Please reproduce the records from their start through the line containing "22: (595, 97)", swapping "top-left" for "bottom-left" and leaving everything else unchanged.

╔══

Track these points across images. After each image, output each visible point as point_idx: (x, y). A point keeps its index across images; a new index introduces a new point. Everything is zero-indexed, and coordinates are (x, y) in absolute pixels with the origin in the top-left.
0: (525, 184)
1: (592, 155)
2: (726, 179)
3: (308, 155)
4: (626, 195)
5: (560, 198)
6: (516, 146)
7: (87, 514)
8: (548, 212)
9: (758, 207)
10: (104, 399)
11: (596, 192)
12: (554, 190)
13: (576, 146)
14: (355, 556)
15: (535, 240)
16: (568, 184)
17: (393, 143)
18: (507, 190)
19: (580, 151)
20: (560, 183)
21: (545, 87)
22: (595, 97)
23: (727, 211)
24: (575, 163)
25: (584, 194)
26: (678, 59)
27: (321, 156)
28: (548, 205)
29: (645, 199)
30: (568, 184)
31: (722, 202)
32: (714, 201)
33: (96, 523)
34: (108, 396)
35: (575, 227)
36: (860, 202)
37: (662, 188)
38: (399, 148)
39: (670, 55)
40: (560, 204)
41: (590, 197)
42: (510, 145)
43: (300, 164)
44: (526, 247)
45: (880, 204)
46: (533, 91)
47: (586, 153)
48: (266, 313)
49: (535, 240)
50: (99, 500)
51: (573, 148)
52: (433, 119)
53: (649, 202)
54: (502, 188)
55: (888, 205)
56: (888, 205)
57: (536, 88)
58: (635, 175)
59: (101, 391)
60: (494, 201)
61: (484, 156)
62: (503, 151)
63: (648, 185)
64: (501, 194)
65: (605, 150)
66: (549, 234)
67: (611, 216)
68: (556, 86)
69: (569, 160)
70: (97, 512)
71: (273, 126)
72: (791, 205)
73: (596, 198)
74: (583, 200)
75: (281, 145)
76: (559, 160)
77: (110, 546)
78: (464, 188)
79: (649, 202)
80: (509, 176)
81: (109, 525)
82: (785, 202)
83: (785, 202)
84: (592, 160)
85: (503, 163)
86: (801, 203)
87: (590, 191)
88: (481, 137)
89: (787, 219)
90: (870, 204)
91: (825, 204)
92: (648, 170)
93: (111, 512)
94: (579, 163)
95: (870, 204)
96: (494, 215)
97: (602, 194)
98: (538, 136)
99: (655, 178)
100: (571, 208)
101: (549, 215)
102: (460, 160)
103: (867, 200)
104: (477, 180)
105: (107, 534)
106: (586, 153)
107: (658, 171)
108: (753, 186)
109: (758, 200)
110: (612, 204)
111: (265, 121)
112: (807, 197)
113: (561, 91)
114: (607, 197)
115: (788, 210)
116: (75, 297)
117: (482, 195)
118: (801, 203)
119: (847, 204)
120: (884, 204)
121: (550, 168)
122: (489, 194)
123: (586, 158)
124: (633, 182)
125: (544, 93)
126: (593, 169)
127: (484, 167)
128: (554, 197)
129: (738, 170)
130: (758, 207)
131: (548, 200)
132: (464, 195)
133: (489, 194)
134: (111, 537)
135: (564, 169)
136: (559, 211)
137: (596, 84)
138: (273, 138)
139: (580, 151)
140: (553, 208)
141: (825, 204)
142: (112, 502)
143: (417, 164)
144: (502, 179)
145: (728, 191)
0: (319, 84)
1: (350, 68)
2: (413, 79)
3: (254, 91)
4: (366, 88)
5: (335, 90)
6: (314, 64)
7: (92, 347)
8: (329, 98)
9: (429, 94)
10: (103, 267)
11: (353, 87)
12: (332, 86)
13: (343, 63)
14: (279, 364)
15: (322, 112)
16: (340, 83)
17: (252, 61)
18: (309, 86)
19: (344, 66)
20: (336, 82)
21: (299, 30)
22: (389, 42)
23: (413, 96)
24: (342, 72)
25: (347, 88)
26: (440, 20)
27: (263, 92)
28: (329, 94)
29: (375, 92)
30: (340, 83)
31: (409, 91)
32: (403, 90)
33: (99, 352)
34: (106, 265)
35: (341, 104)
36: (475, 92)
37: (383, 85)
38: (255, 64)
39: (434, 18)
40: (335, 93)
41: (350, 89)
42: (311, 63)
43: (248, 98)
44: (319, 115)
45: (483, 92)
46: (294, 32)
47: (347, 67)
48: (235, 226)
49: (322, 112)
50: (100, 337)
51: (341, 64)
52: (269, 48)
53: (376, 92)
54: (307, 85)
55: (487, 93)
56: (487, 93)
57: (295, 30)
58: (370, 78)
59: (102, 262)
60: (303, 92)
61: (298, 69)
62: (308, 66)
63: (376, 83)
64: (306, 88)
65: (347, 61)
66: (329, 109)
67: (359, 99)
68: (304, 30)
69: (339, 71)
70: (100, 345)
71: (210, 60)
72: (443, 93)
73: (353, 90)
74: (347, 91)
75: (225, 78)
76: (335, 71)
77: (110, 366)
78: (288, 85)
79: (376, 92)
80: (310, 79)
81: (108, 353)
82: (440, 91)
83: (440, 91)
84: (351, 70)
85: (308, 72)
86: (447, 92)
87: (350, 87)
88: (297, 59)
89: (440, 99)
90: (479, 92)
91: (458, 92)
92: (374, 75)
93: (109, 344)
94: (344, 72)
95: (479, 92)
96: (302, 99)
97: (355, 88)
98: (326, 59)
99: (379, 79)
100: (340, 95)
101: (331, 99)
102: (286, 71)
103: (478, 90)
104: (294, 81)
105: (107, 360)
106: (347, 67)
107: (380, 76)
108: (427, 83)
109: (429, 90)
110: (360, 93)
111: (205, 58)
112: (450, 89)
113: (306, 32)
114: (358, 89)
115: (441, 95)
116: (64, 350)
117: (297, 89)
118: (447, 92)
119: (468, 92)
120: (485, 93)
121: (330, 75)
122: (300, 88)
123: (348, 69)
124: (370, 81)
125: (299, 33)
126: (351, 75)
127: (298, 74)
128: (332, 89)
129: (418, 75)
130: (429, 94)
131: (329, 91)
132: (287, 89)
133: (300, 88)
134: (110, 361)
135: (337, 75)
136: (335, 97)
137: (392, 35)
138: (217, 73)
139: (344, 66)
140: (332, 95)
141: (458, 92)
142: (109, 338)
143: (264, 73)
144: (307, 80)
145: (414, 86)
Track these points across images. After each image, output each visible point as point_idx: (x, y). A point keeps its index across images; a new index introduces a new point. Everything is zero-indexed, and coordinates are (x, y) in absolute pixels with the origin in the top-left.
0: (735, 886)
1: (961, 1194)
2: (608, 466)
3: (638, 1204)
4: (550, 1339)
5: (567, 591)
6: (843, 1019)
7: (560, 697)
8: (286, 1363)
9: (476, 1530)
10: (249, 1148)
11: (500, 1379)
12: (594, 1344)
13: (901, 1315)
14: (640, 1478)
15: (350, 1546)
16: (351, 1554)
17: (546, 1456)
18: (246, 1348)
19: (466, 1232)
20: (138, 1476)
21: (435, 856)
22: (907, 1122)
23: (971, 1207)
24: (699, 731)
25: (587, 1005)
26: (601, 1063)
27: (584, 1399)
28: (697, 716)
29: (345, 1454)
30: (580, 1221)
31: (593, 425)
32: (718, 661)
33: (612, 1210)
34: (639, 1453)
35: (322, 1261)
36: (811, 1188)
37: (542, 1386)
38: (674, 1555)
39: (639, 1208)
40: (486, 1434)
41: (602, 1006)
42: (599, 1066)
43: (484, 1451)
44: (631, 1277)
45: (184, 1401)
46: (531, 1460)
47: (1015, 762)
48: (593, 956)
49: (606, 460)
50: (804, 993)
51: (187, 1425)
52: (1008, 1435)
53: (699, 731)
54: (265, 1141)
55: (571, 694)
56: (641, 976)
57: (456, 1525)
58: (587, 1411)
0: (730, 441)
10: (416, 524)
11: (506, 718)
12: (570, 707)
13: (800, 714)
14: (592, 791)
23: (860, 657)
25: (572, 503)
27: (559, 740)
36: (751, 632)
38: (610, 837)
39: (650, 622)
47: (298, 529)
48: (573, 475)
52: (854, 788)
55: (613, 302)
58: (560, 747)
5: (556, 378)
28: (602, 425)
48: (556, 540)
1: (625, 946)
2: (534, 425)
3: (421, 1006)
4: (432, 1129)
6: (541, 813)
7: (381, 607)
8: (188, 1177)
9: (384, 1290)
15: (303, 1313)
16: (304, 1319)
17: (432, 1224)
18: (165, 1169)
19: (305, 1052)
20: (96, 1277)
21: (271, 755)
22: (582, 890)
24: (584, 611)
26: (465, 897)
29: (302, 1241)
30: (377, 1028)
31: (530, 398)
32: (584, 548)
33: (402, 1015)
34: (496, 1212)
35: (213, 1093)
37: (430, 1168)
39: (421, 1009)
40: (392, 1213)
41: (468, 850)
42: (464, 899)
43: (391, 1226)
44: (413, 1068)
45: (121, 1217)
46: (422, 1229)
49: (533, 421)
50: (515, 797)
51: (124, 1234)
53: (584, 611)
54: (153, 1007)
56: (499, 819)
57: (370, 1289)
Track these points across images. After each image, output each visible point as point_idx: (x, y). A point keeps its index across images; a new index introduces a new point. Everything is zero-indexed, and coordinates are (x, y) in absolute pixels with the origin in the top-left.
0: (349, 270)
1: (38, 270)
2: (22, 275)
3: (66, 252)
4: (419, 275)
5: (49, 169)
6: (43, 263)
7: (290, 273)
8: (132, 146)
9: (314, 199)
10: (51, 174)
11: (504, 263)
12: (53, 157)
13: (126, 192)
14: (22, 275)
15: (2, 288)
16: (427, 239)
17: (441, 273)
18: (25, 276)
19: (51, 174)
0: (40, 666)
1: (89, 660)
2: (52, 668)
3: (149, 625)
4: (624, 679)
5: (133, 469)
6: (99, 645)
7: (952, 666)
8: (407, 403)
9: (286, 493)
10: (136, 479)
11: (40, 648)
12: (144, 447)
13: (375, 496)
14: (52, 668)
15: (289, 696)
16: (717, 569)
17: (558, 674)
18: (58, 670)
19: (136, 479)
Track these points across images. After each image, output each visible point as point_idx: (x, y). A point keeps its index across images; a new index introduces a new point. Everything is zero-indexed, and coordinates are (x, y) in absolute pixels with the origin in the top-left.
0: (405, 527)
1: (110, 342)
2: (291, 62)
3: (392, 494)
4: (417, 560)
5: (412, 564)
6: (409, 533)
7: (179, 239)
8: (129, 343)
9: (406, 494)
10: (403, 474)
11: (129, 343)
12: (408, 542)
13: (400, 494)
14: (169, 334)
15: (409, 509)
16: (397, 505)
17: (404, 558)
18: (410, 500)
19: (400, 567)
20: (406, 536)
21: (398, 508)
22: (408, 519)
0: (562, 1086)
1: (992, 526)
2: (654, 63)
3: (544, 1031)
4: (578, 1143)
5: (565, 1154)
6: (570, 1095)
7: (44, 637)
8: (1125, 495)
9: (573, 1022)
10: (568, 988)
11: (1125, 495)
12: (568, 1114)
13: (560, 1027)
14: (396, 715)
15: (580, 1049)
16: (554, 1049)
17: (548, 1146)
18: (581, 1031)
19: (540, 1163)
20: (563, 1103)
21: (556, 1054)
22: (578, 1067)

╚══

| EXERCISE OUTPUT |
Track these points across images. After each image, output each visible point as point_idx: (x, y). A point keeps its index across images; a new index introduces a new point. Everything is zero-indexed, and coordinates are (x, y) in absolute pixels with the origin in the bottom-left.
0: (525, 184)
1: (592, 155)
2: (726, 179)
3: (308, 155)
4: (626, 195)
5: (560, 198)
6: (516, 146)
7: (87, 514)
8: (548, 212)
9: (758, 207)
10: (104, 399)
11: (596, 192)
12: (554, 190)
13: (576, 146)
14: (355, 556)
15: (535, 240)
16: (568, 184)
17: (393, 143)
18: (507, 190)
19: (580, 151)
20: (560, 183)
21: (545, 87)
22: (595, 97)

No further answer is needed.